### [REQUIRED ACTION]
Repeat exactly, and only, the lines below starting at the line that contains "camera: 15 degrees right, 5 degrees down" and ending at the line that contains "camera: 25 degrees left, 5 degrees down", inclusive of both.

### [INPUT RECORDS]
--------------------

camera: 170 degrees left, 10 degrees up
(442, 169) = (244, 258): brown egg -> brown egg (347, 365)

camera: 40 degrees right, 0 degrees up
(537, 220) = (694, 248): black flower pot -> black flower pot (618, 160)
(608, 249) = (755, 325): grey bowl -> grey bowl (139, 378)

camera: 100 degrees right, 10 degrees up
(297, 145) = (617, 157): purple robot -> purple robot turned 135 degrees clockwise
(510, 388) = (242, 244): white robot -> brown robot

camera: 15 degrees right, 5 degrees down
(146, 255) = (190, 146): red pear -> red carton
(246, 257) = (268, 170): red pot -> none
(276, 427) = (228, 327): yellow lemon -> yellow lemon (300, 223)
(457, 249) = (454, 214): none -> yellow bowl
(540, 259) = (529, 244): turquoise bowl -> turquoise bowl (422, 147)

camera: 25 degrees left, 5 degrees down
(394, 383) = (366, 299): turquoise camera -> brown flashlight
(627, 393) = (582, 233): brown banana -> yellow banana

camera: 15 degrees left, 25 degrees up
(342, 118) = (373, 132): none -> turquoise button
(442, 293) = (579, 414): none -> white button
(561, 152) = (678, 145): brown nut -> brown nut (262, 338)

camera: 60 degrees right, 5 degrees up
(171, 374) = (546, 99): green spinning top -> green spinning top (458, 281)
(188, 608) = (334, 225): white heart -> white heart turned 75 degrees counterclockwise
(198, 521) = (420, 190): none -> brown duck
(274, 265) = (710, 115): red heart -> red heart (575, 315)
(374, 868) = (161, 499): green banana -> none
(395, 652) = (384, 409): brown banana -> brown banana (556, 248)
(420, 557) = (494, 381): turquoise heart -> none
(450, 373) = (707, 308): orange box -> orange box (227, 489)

--------------------

### [RESULT]
camera: 15 degrees right, 5 degrees down
(146, 255) = (190, 146): red pear -> red carton
(246, 257) = (268, 170): red pot -> none
(276, 427) = (228, 327): yellow lemon -> yellow lemon (300, 223)
(457, 249) = (454, 214): none -> yellow bowl
(540, 259) = (529, 244): turquoise bowl -> turquoise bowl (422, 147)

camera: 25 degrees left, 5 degrees down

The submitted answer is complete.